START Data
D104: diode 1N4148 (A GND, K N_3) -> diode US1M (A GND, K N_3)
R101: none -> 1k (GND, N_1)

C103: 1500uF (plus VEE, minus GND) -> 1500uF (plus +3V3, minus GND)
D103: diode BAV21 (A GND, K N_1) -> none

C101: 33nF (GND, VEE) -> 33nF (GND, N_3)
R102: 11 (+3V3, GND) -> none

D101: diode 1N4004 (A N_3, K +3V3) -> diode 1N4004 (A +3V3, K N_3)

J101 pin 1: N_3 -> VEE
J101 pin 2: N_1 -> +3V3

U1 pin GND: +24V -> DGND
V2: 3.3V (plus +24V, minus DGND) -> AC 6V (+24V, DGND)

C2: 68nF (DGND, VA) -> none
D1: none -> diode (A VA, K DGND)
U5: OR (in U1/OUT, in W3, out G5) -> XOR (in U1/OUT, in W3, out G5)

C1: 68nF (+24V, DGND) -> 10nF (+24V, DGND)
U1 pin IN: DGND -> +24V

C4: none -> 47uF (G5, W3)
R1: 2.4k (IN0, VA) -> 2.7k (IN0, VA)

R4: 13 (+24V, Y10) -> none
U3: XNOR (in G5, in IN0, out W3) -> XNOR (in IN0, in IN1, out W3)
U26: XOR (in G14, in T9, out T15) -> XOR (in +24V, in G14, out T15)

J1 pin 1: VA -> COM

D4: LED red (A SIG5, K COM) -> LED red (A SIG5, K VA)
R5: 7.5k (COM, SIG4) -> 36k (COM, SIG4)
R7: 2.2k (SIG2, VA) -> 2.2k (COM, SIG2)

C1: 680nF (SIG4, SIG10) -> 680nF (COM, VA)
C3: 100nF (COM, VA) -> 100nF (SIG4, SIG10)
END Data
- [Exercise goal]
The answer is the line with "R4: 13 (+24V, Y10) -> none" plus every line after it to the last line of the entries above, copied exactly and with no other lines.

- [Your solution]
R4: 13 (+24V, Y10) -> none
U3: XNOR (in G5, in IN0, out W3) -> XNOR (in IN0, in IN1, out W3)
U26: XOR (in G14, in T9, out T15) -> XOR (in +24V, in G14, out T15)

J1 pin 1: VA -> COM

D4: LED red (A SIG5, K COM) -> LED red (A SIG5, K VA)
R5: 7.5k (COM, SIG4) -> 36k (COM, SIG4)
R7: 2.2k (SIG2, VA) -> 2.2k (COM, SIG2)

C1: 680nF (SIG4, SIG10) -> 680nF (COM, VA)
C3: 100nF (COM, VA) -> 100nF (SIG4, SIG10)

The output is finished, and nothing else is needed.